● Task to carry out: Copy every entry exactly as given, minus the images.

● Dataset excerpts:
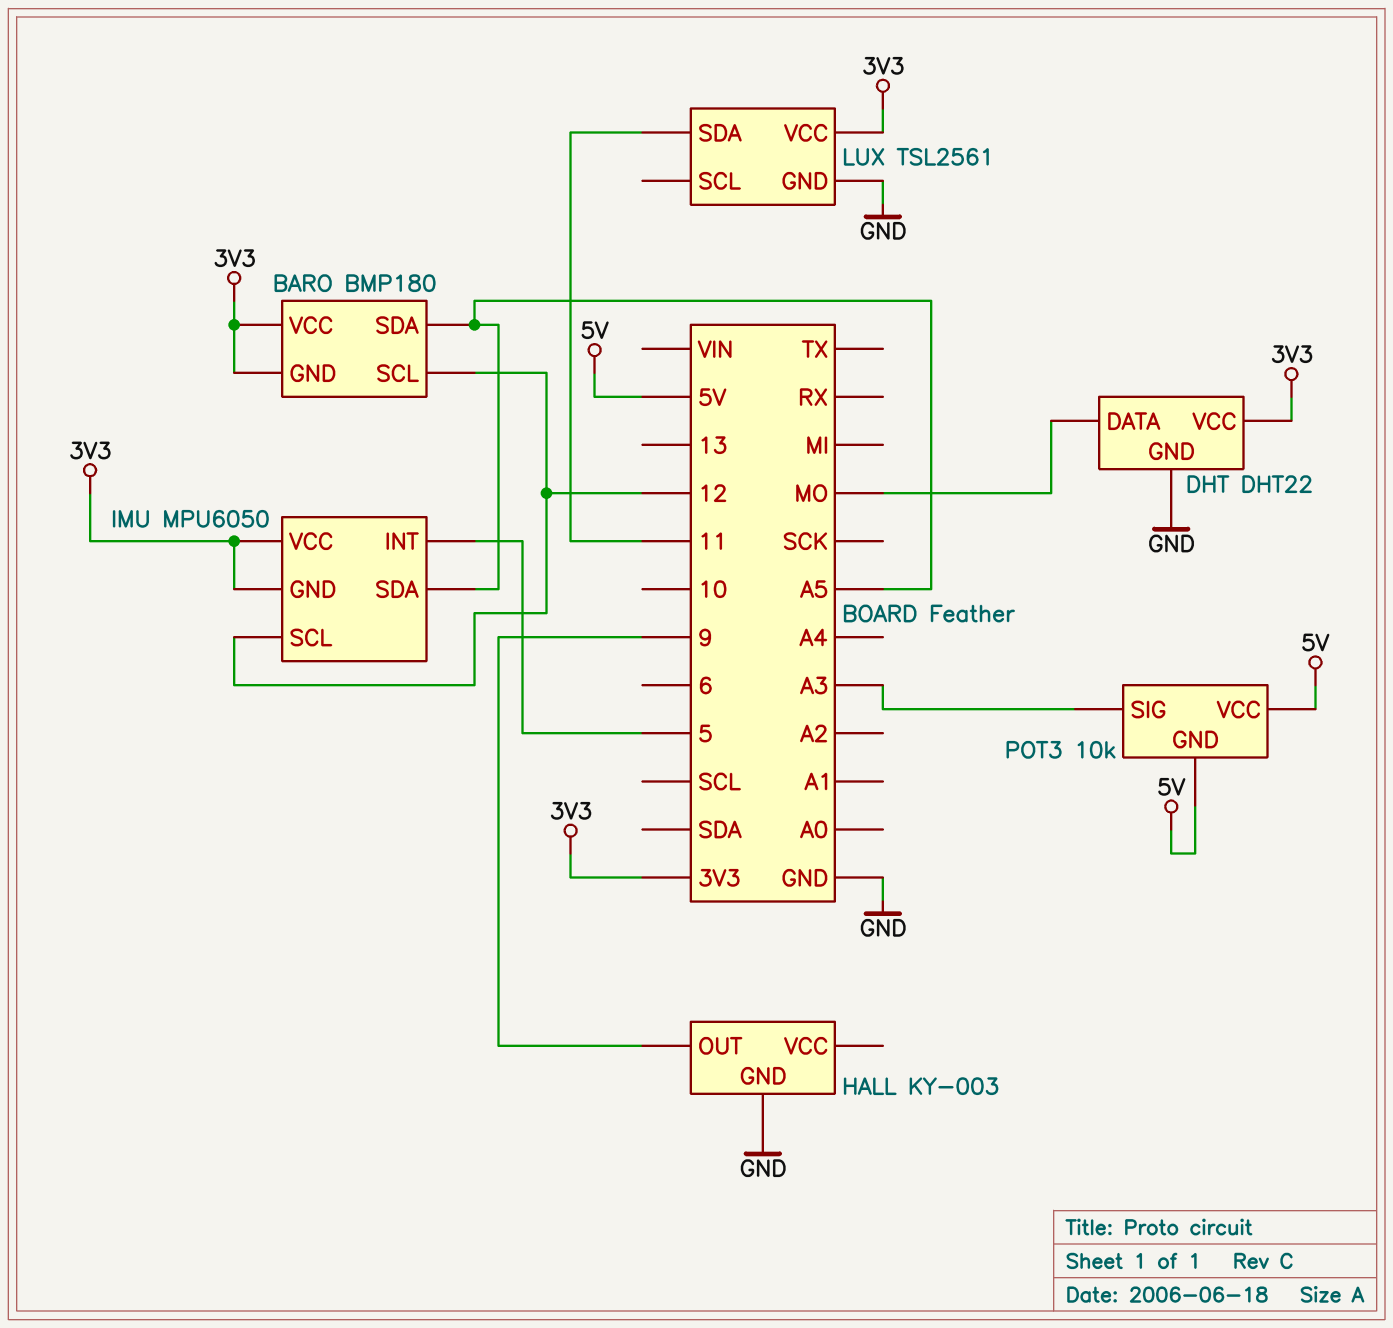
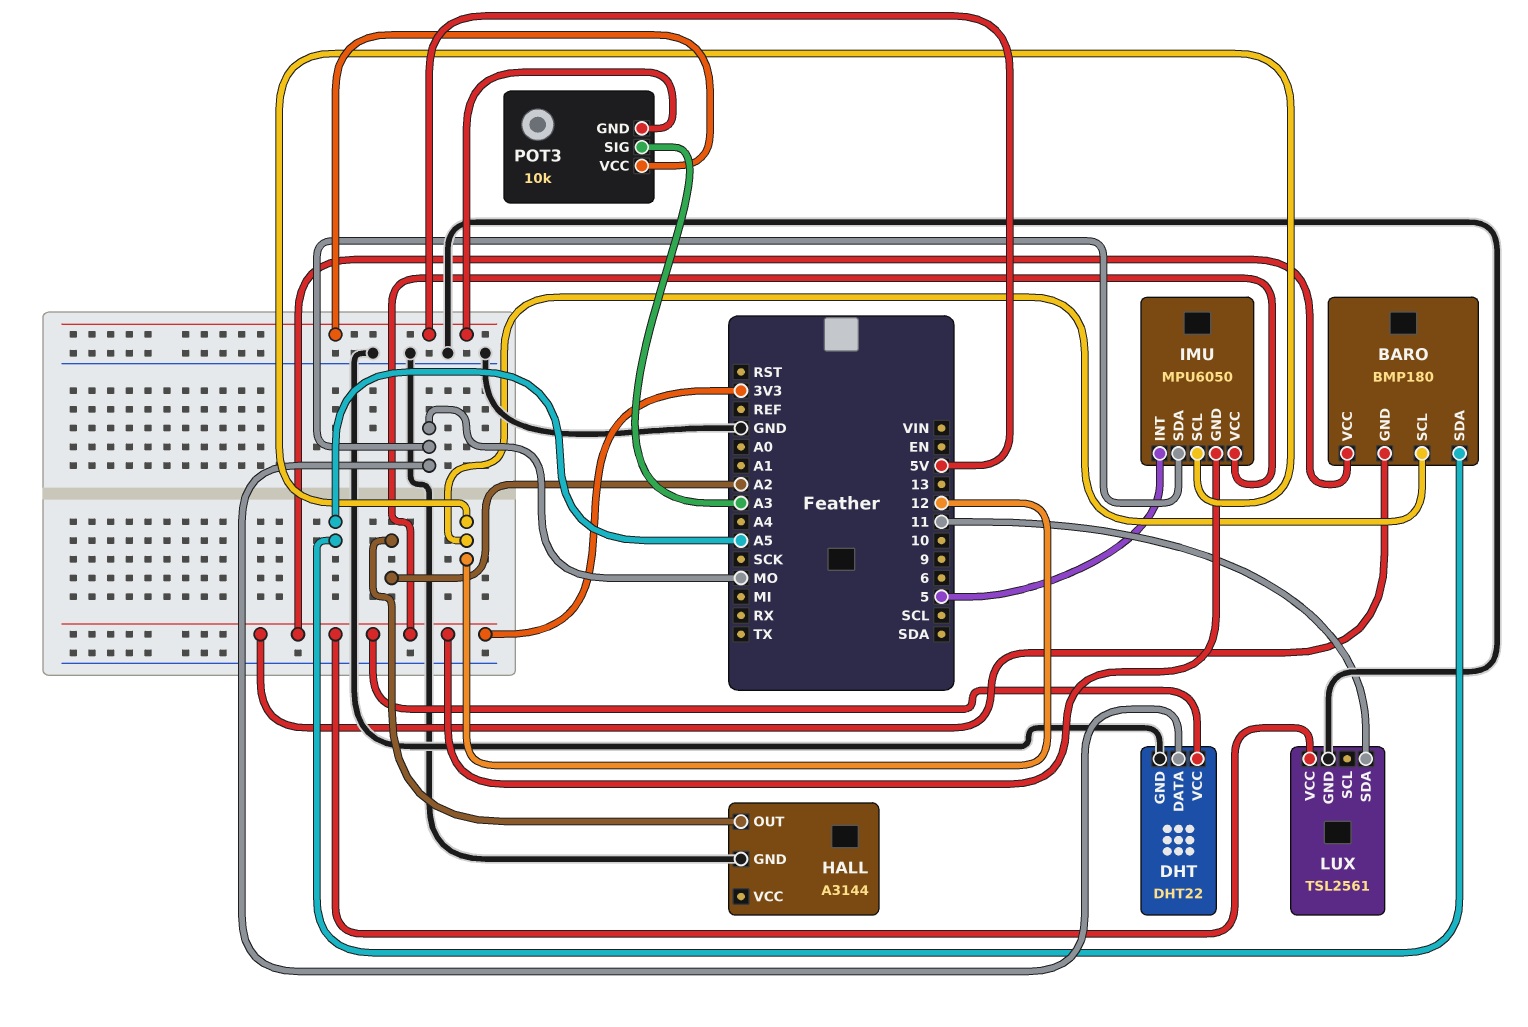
HALL: KY-003 -> A3144
HALL pin OUT: 9 -> A2
IMU pin SDA: A5 -> MO

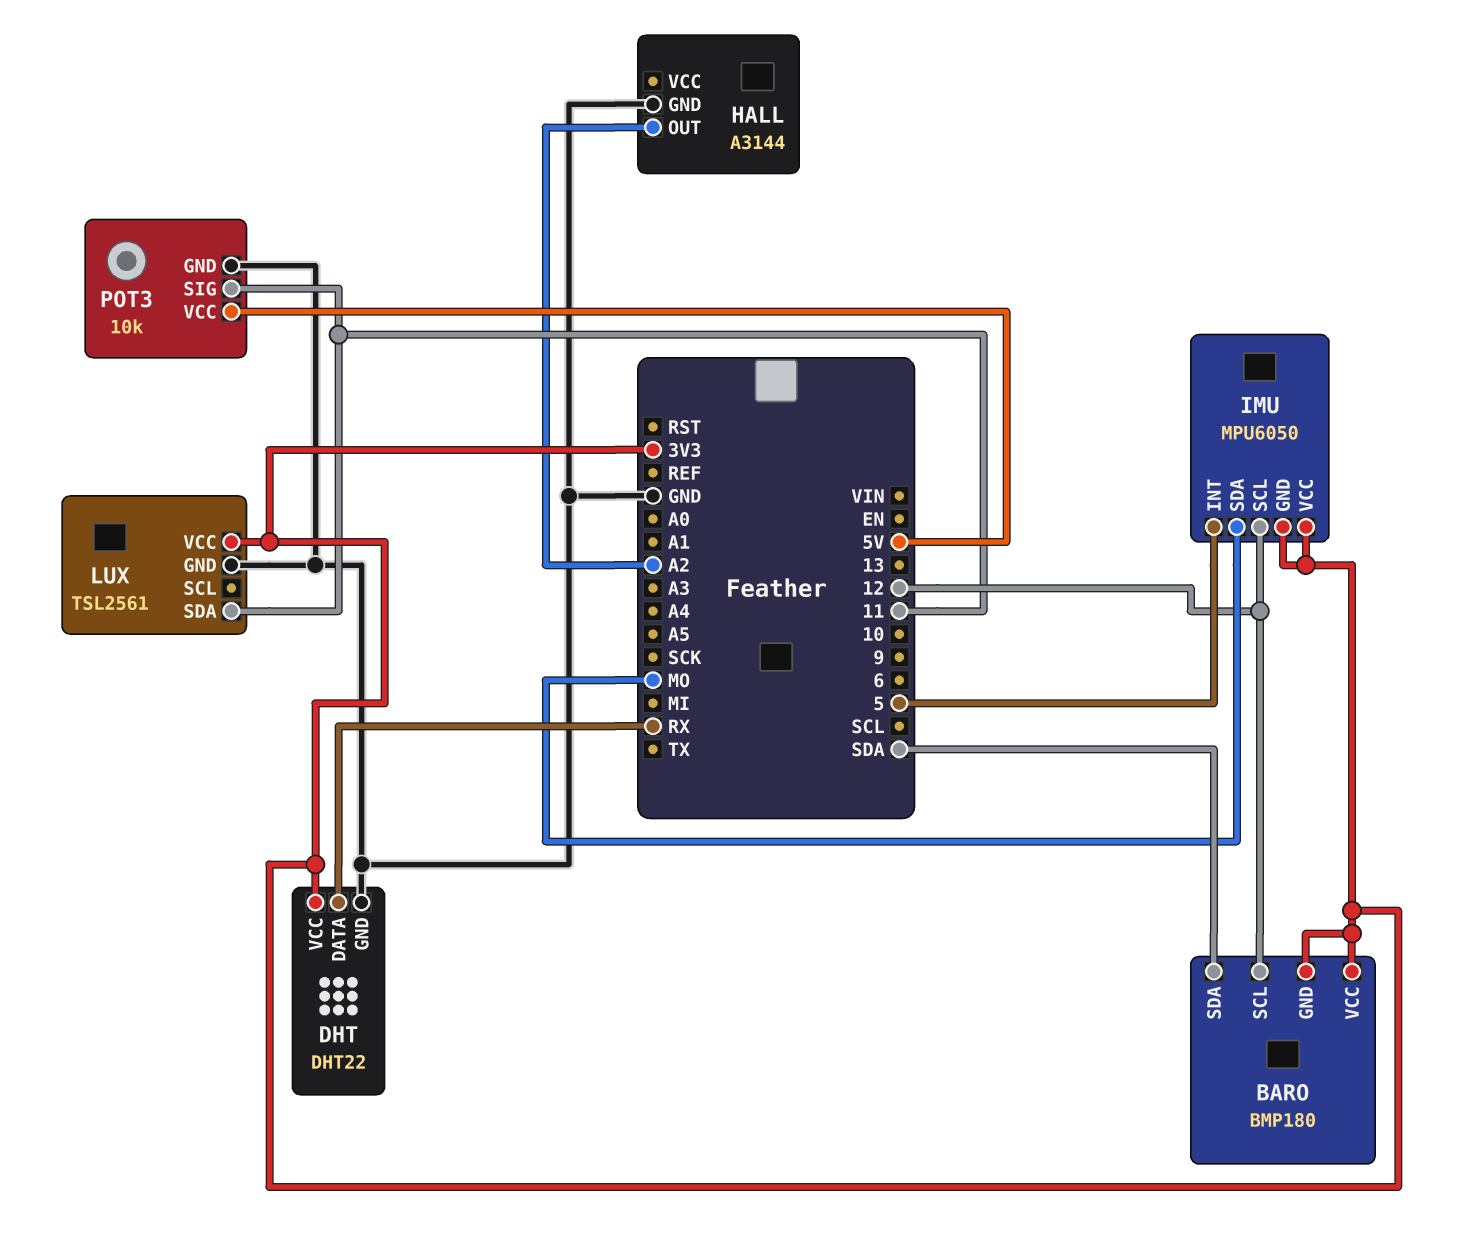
BARO pin SDA: A5 -> SDA
DHT pin DATA: MO -> RX
POT3 pin GND: 5V -> GND
POT3 pin SIG: A3 -> 11

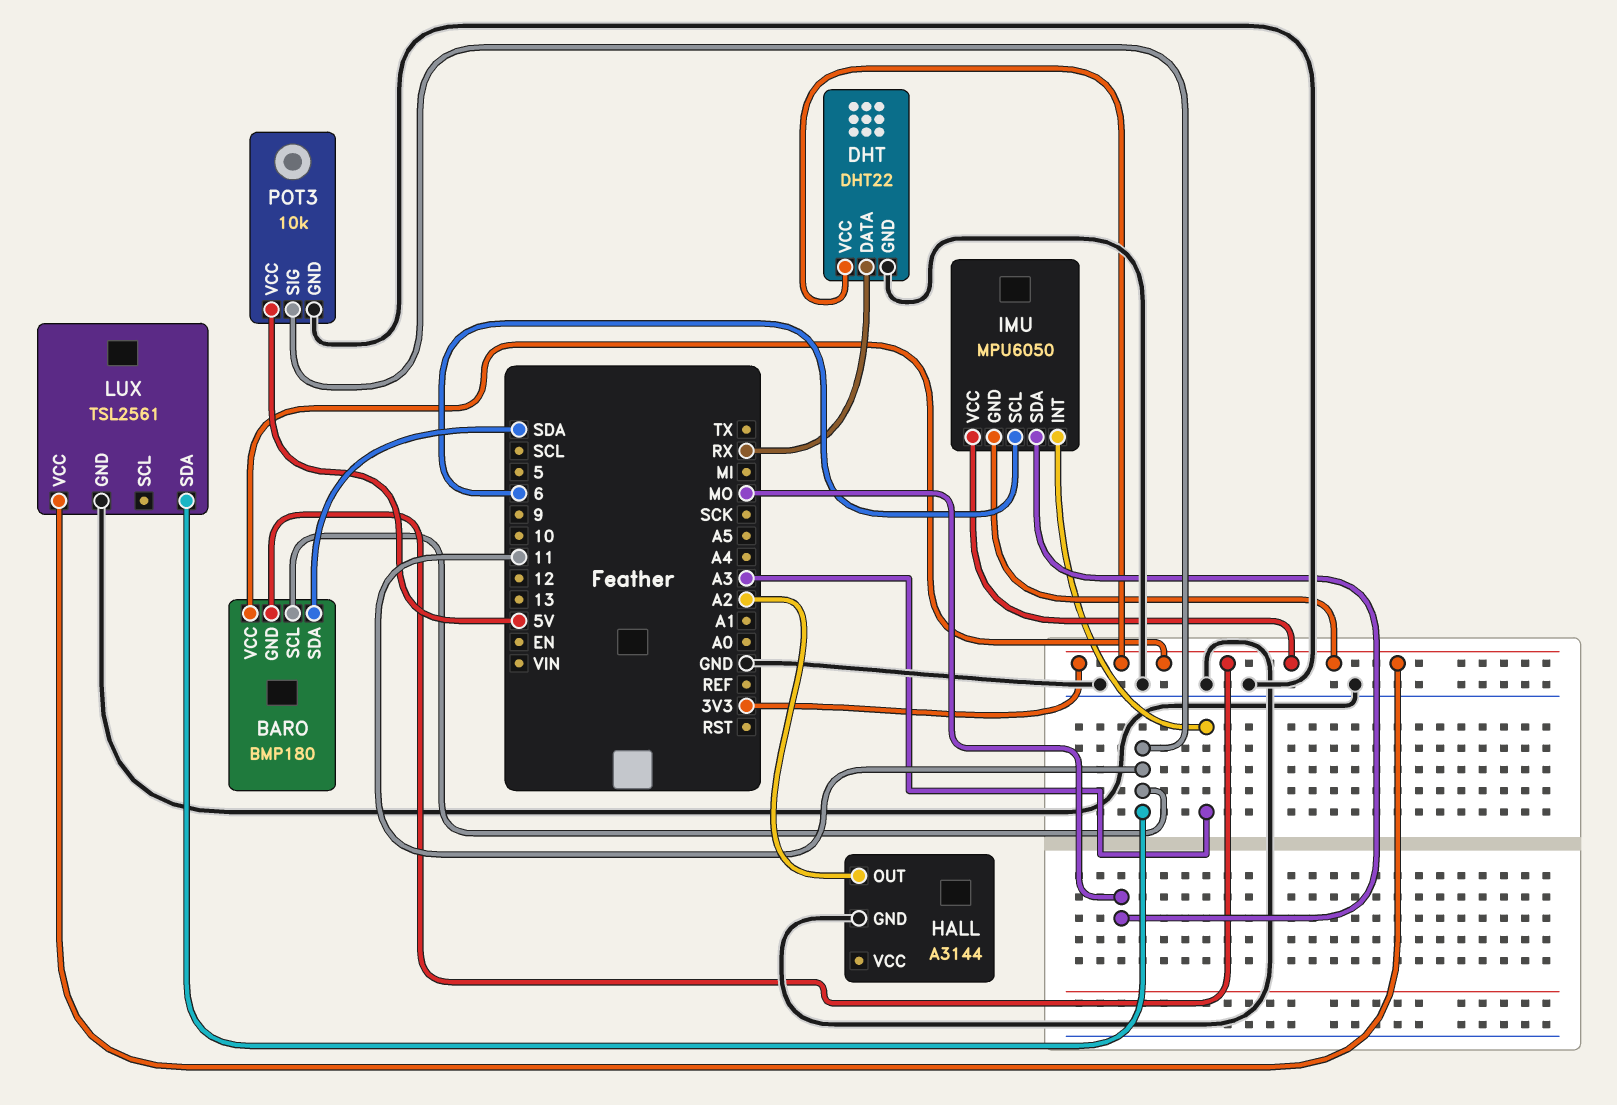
BARO pin SCL: 12 -> 11
IMU pin INT: 5 -> A3
IMU pin SCL: 12 -> 6

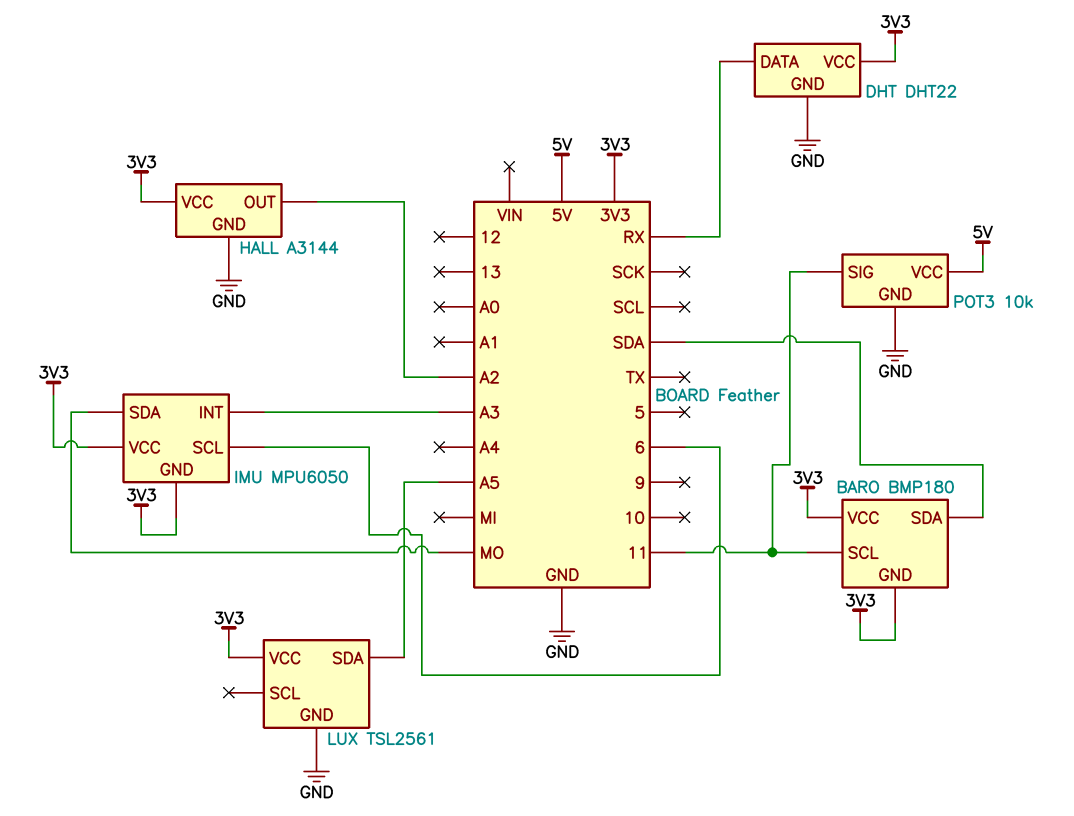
HALL pin VCC: none -> 3V3
LUX pin SDA: 11 -> A5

● Result of this exercise:
HALL: KY-003 -> A3144
HALL pin OUT: 9 -> A2
IMU pin SDA: A5 -> MO

BARO pin SDA: A5 -> SDA
DHT pin DATA: MO -> RX
POT3 pin GND: 5V -> GND
POT3 pin SIG: A3 -> 11

BARO pin SCL: 12 -> 11
IMU pin INT: 5 -> A3
IMU pin SCL: 12 -> 6

HALL pin VCC: none -> 3V3
LUX pin SDA: 11 -> A5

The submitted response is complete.